### TASK TO COMPLETE
Each line from the one containing "none -> orange plate G2 level 1" through the end of the data is to be written out exactly, and nothing more.

(Data extracted from a collection)
^^^^

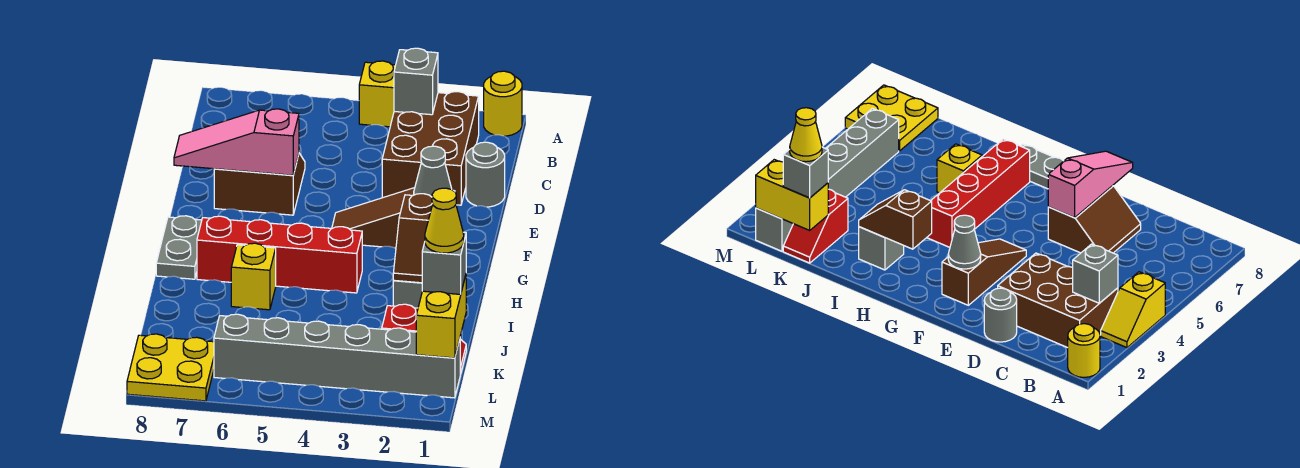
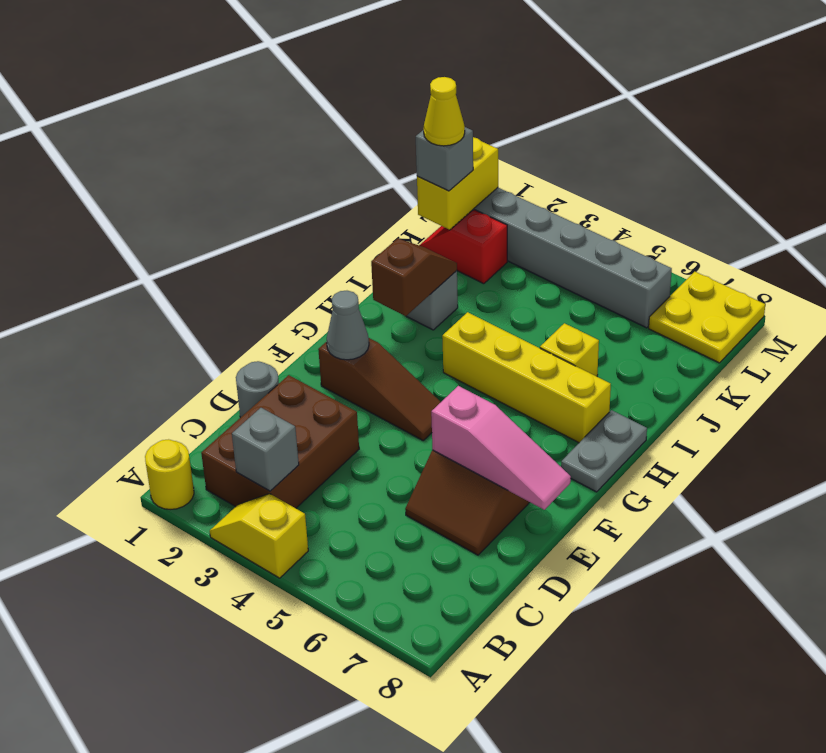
red brick H4:H7 level 1 -> yellow brick H4:H7 level 1

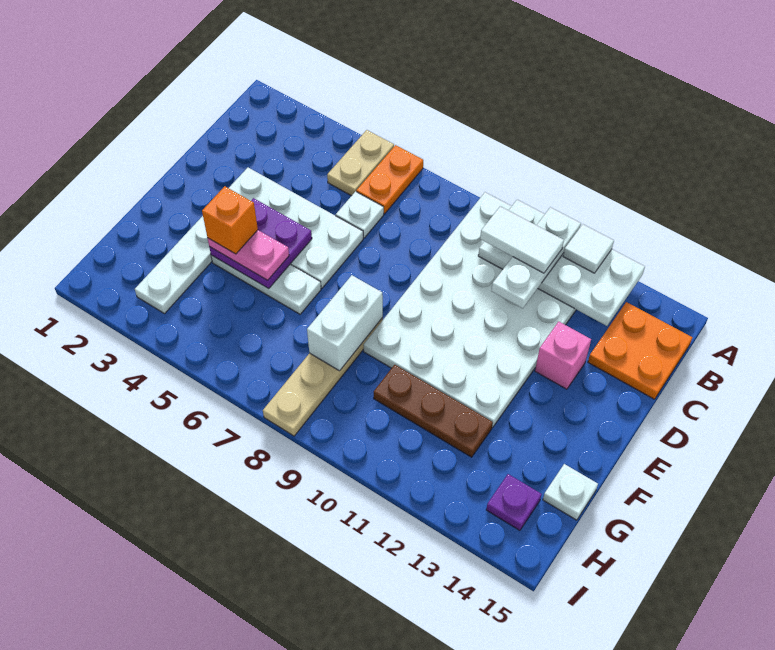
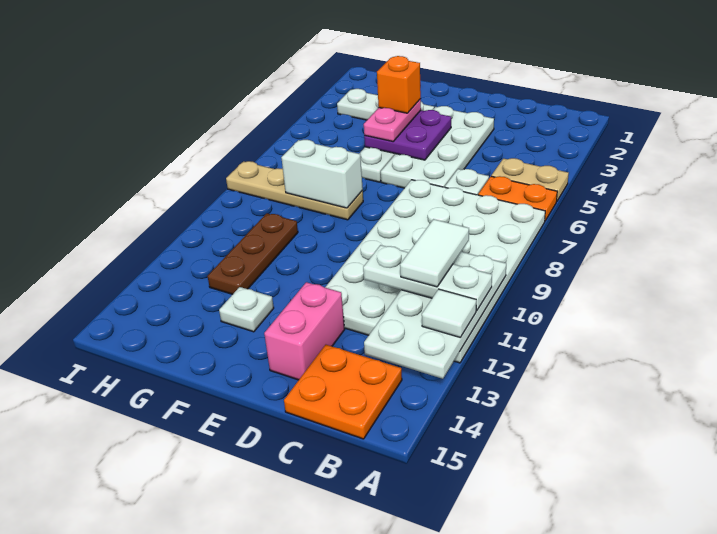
white plate A9:F12 level 1 -> white plate A7:D12 level 1
pink brick D13 level 1 -> pink brick D13:D14 level 1
white plate G15 level 1 -> white plate F13 level 1
purple plate H14 level 1 -> none

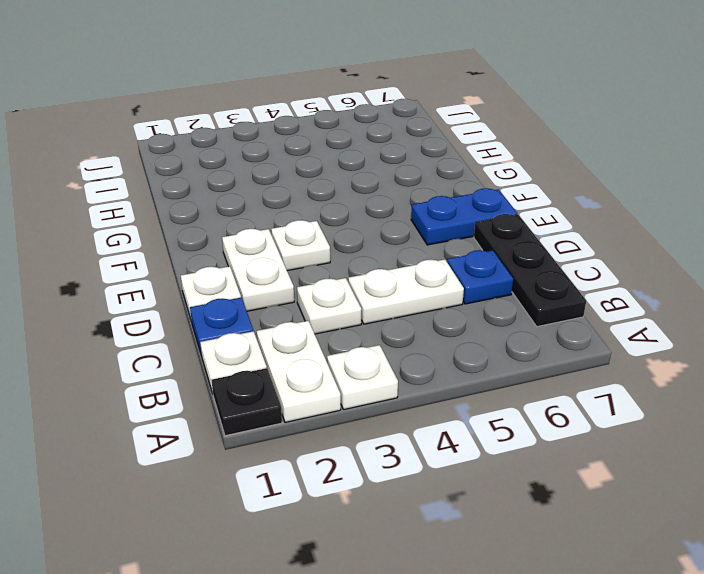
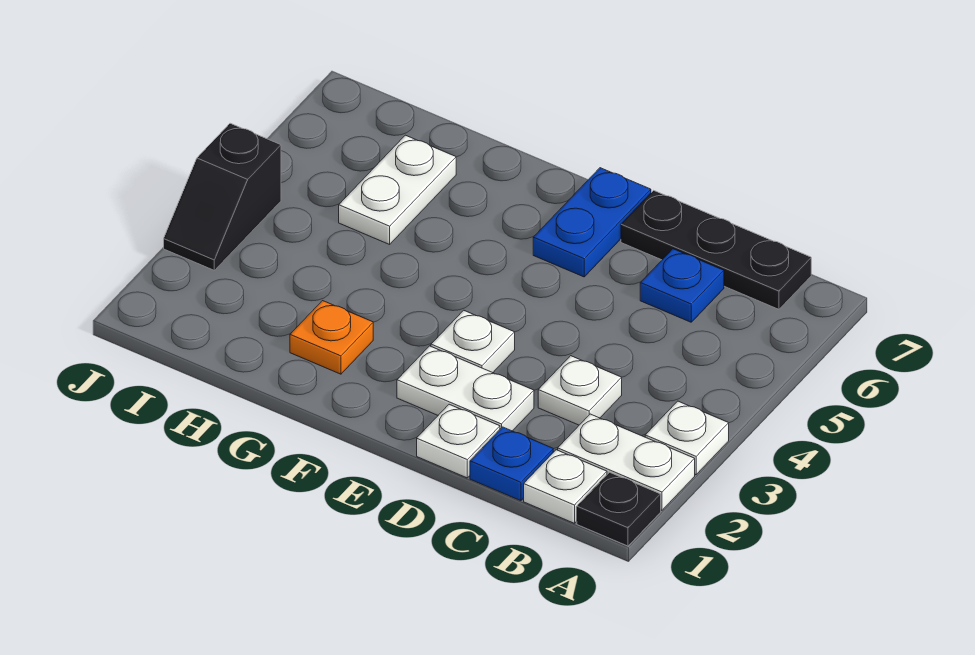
white plate C4:C5 level 1 -> white plate H5:H6 level 1
none -> orange plate G2 level 1
none -> black slope J3:J4 level 1 top 4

^^^^

### RESULT FOR THIS TASK
none -> orange plate G2 level 1
none -> black slope J3:J4 level 1 top 4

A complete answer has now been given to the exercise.